EXERCISE INPUTS:

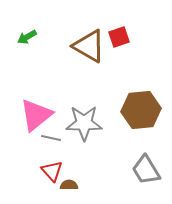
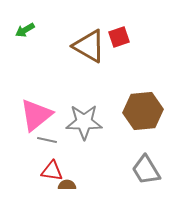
green arrow: moved 2 px left, 7 px up
brown hexagon: moved 2 px right, 1 px down
gray star: moved 1 px up
gray line: moved 4 px left, 2 px down
red triangle: rotated 40 degrees counterclockwise
brown semicircle: moved 2 px left
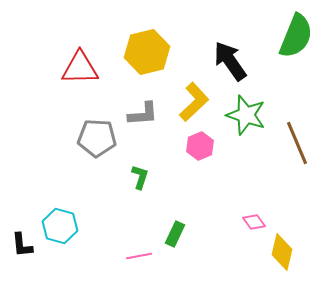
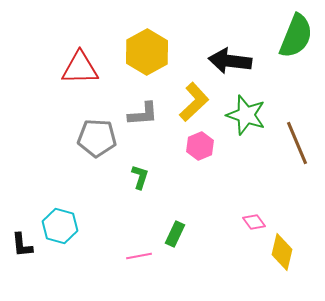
yellow hexagon: rotated 15 degrees counterclockwise
black arrow: rotated 48 degrees counterclockwise
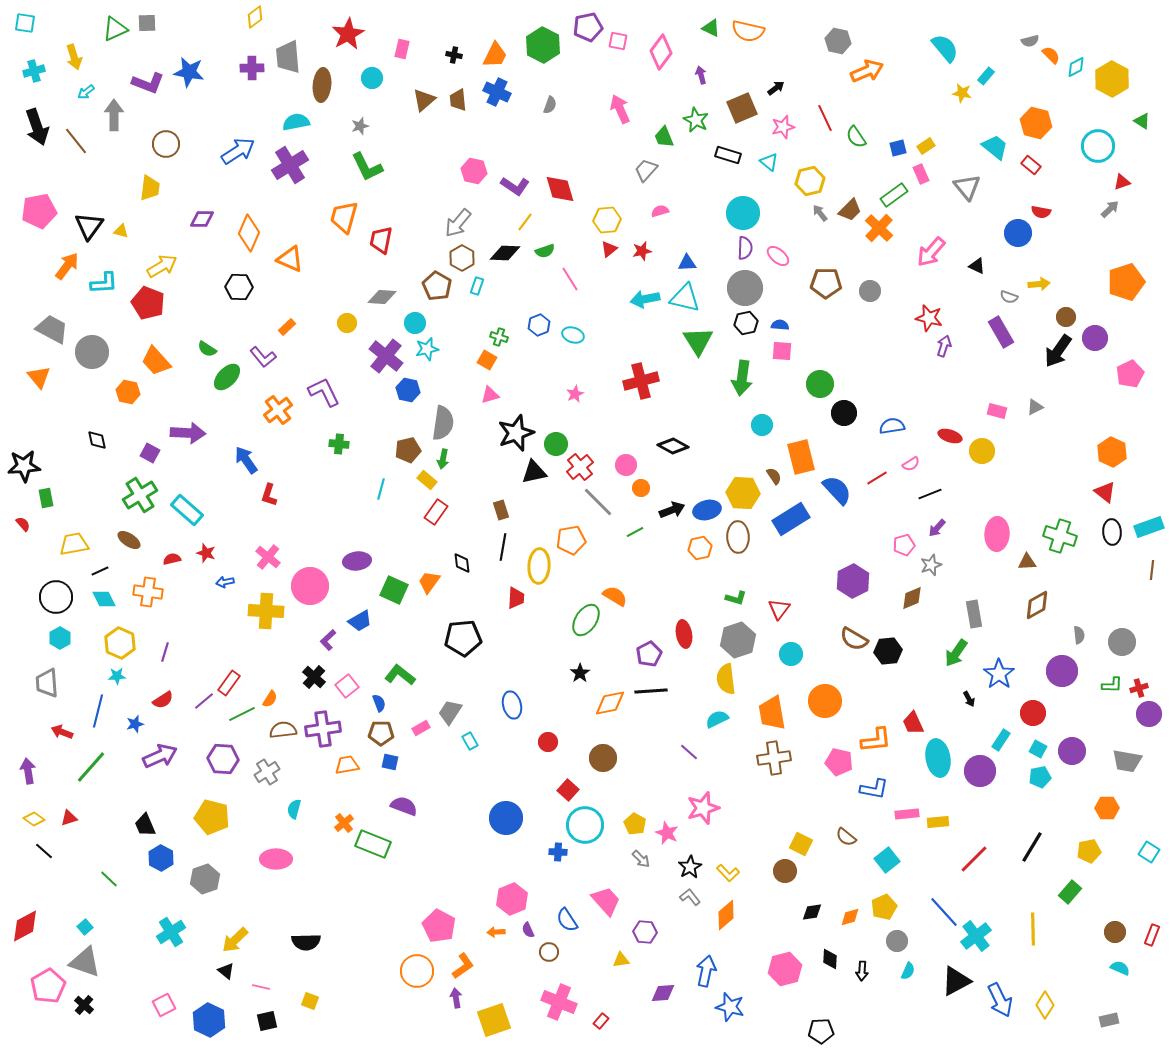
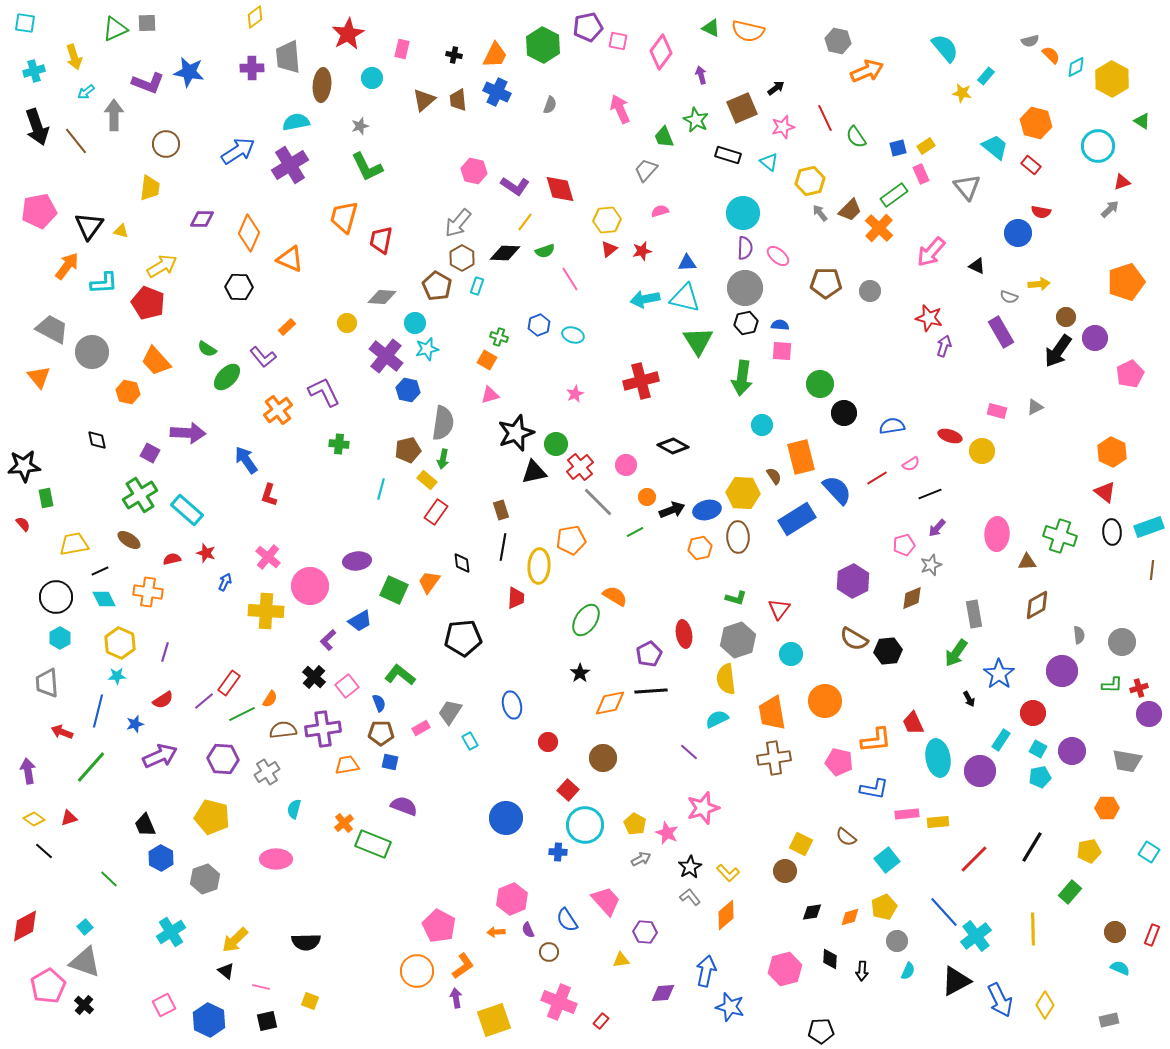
orange circle at (641, 488): moved 6 px right, 9 px down
blue rectangle at (791, 519): moved 6 px right
blue arrow at (225, 582): rotated 126 degrees clockwise
gray arrow at (641, 859): rotated 72 degrees counterclockwise
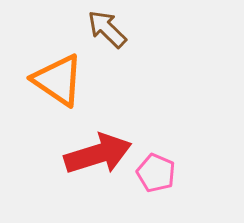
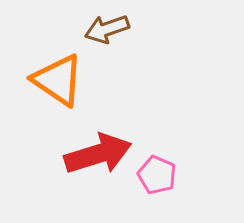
brown arrow: rotated 63 degrees counterclockwise
pink pentagon: moved 1 px right, 2 px down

YOUR TASK: Only the lines from the one containing "brown hexagon: moved 2 px right, 1 px down" through the final line of the data should be given again, exactly and without pictures.

REPLY:
brown hexagon: moved 2 px right, 1 px down
gray star: moved 1 px up
gray line: moved 4 px left, 2 px down
red triangle: rotated 40 degrees counterclockwise
brown semicircle: moved 2 px left
yellow hexagon: rotated 15 degrees counterclockwise
black arrow: rotated 48 degrees counterclockwise
orange circle at (641, 488): moved 6 px right, 9 px down
blue rectangle at (791, 519): moved 6 px right
blue arrow at (225, 582): rotated 126 degrees clockwise
gray arrow at (641, 859): rotated 72 degrees counterclockwise
brown arrow: rotated 63 degrees counterclockwise
pink pentagon: moved 1 px right, 2 px down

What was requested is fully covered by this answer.